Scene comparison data

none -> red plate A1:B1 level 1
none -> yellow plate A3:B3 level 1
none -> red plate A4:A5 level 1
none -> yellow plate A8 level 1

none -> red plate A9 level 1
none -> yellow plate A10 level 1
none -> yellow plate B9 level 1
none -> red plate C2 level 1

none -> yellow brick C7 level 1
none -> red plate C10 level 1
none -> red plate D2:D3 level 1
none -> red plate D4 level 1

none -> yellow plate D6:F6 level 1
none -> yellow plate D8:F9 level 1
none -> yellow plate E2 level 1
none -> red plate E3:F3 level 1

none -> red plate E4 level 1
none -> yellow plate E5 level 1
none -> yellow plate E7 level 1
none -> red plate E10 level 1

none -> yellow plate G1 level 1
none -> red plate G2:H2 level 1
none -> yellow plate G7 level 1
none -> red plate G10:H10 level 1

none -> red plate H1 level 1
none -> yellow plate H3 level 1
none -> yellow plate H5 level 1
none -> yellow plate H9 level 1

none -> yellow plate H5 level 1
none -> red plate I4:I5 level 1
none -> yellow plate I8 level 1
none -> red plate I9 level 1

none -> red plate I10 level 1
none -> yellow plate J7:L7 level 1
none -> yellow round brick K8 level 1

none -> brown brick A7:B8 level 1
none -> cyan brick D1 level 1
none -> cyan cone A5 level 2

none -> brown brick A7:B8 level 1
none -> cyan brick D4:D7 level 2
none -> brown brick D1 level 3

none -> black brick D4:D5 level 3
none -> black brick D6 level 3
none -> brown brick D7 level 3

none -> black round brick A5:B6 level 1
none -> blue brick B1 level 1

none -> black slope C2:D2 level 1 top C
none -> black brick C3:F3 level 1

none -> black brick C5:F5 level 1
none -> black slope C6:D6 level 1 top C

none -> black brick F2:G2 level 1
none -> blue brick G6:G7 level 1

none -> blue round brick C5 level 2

> _EXERCISE REQUIREMENTS_: The lines from the one containing "none -> yellow brick C7 level 1" through the final line of the entries above are to be printed exactly, with nothing added.

> _SOLUTION BELOW_:
none -> yellow brick C7 level 1
none -> red plate C10 level 1
none -> red plate D2:D3 level 1
none -> red plate D4 level 1

none -> yellow plate D6:F6 level 1
none -> yellow plate D8:F9 level 1
none -> yellow plate E2 level 1
none -> red plate E3:F3 level 1

none -> red plate E4 level 1
none -> yellow plate E5 level 1
none -> yellow plate E7 level 1
none -> red plate E10 level 1

none -> yellow plate G1 level 1
none -> red plate G2:H2 level 1
none -> yellow plate G7 level 1
none -> red plate G10:H10 level 1

none -> red plate H1 level 1
none -> yellow plate H3 level 1
none -> yellow plate H5 level 1
none -> yellow plate H9 level 1

none -> yellow plate H5 level 1
none -> red plate I4:I5 level 1
none -> yellow plate I8 level 1
none -> red plate I9 level 1

none -> red plate I10 level 1
none -> yellow plate J7:L7 level 1
none -> yellow round brick K8 level 1

none -> brown brick A7:B8 level 1
none -> cyan brick D1 level 1
none -> cyan cone A5 level 2

none -> brown brick A7:B8 level 1
none -> cyan brick D4:D7 level 2
none -> brown brick D1 level 3

none -> black brick D4:D5 level 3
none -> black brick D6 level 3
none -> brown brick D7 level 3

none -> black round brick A5:B6 level 1
none -> blue brick B1 level 1

none -> black slope C2:D2 level 1 top C
none -> black brick C3:F3 level 1

none -> black brick C5:F5 level 1
none -> black slope C6:D6 level 1 top C

none -> black brick F2:G2 level 1
none -> blue brick G6:G7 level 1

none -> blue round brick C5 level 2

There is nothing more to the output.